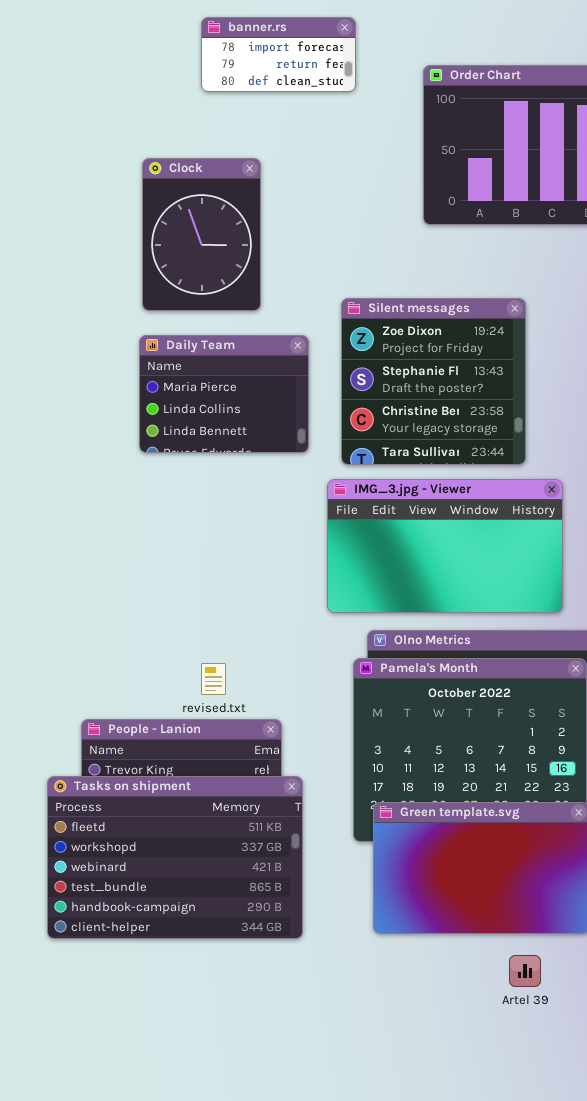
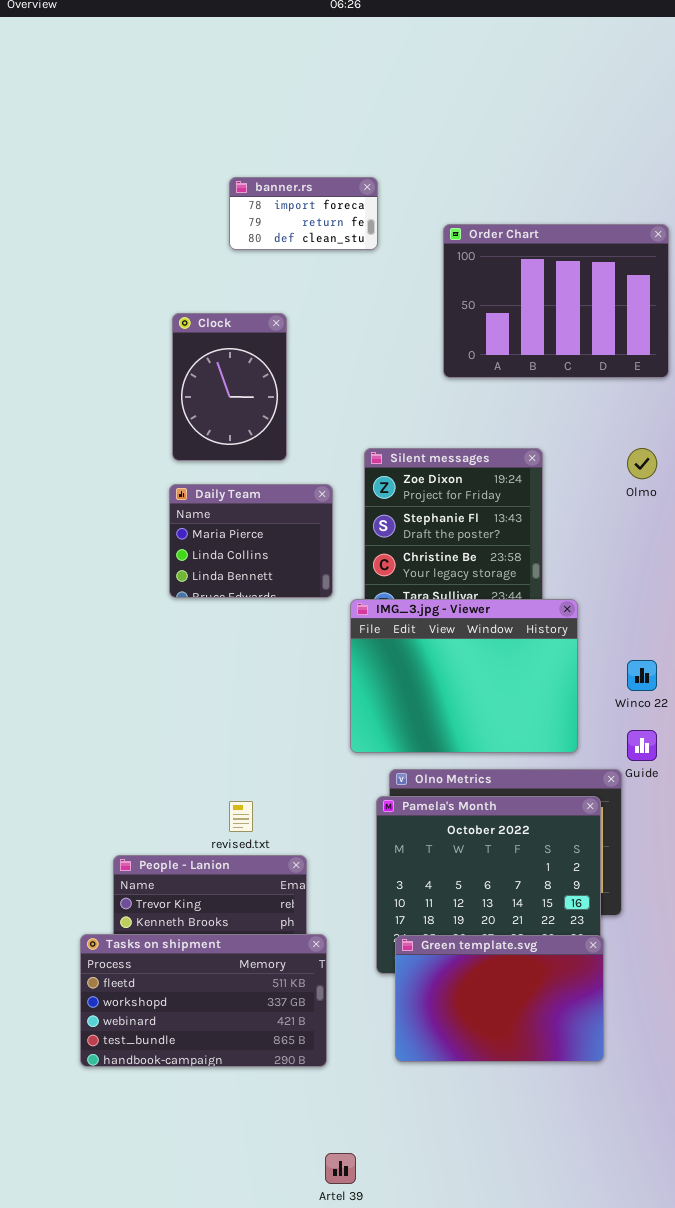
IMG_3.jpg - Viewer: [327,479,563,613] -> [350,599,578,753], resized
Tasks on shipment: [47,776,303,939] -> [80,934,327,1067], resized
Artel 39: [509,955,541,987] -> [325,1153,356,1184], moved

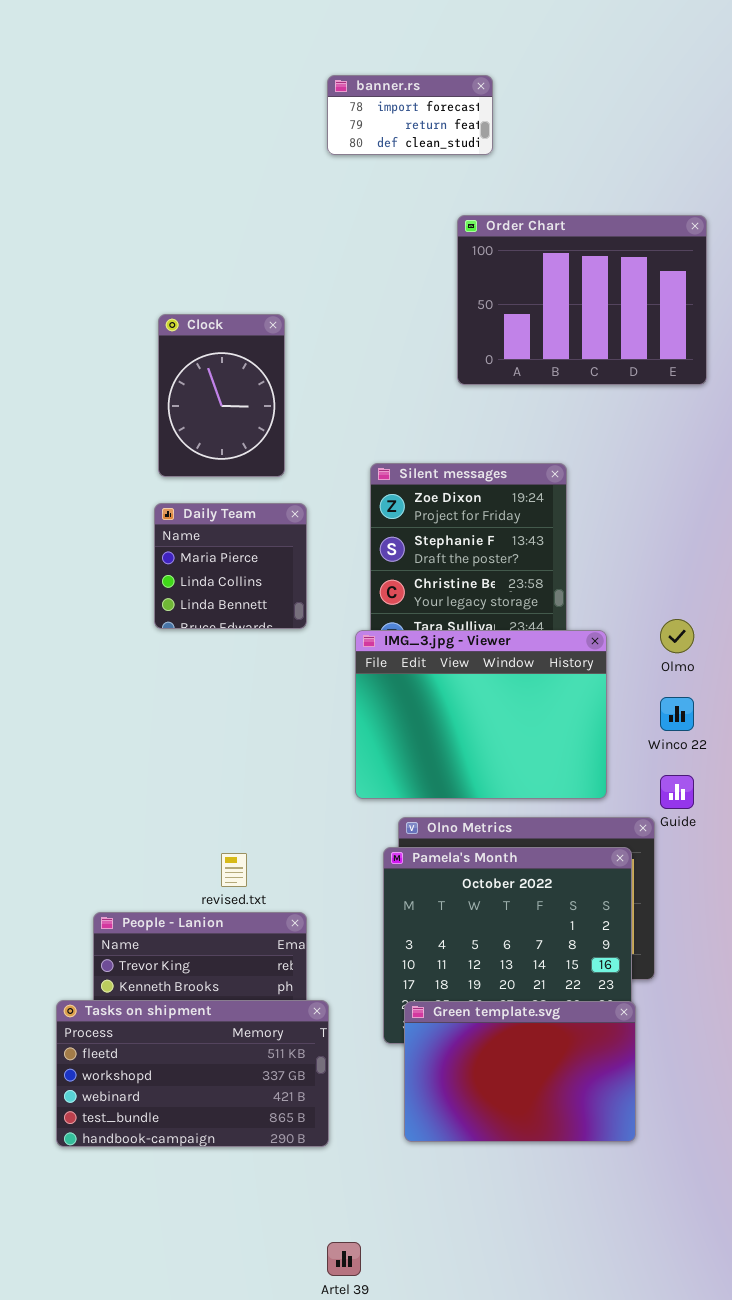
banner.rs: [229,177,378,250] -> [327,75,493,155], moved
Olmo: [627,448,657,479] -> [660,619,694,653], moved
Daily Team: [169,484,333,598] -> [154,503,307,629], resized

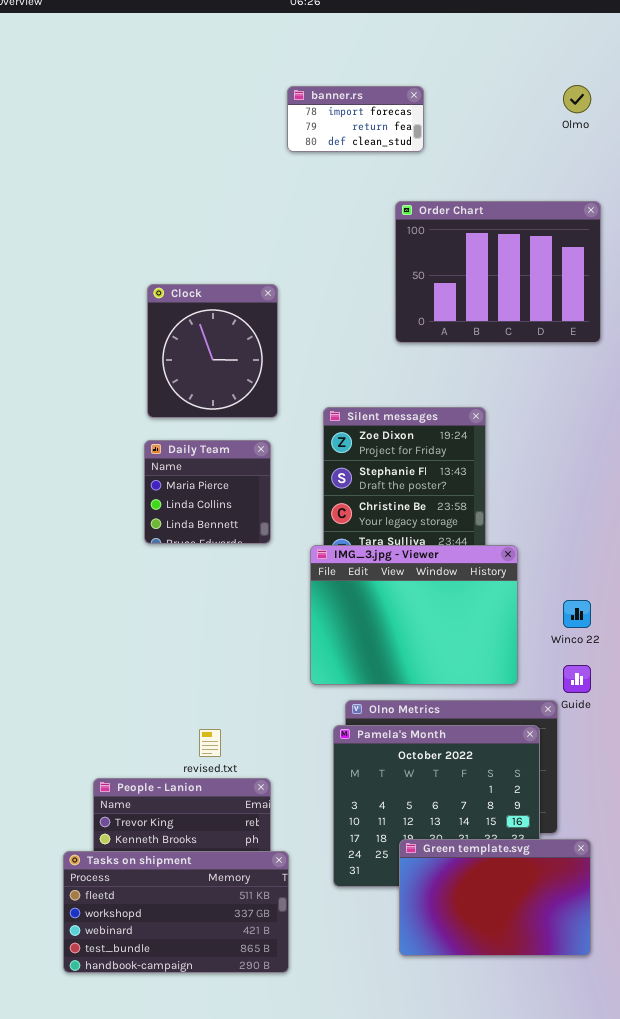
Clock: [158,314,285,477] -> [147,284,278,418], resized
Olmo: [660,619,694,653] -> [563,85,591,113], moved
Green template.svg: [404,1001,636,1142] -> [399,839,591,956], moved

○ ○ ○

• What to produce: Give the lines again exactly, starting where the entries begin and stopping once the line with "Olmo: [660,619,694,653] ->" is included; pictures are not copied.

• Task output:
IMG_3.jpg - Viewer: [327,479,563,613] -> [350,599,578,753], resized
Tasks on shipment: [47,776,303,939] -> [80,934,327,1067], resized
Artel 39: [509,955,541,987] -> [325,1153,356,1184], moved

banner.rs: [229,177,378,250] -> [327,75,493,155], moved
Olmo: [627,448,657,479] -> [660,619,694,653], moved
Daily Team: [169,484,333,598] -> [154,503,307,629], resized

Clock: [158,314,285,477] -> [147,284,278,418], resized
Olmo: [660,619,694,653] -> [563,85,591,113], moved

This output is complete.